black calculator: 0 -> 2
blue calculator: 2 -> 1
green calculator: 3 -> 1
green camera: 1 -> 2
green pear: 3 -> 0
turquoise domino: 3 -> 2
════════
## ASSIGNMENT:
Scan the material for "green" and copy the lines that hold it.

## SOLUTION TO THIS PROBLEM:
green calculator: 3 -> 1
green camera: 1 -> 2
green pear: 3 -> 0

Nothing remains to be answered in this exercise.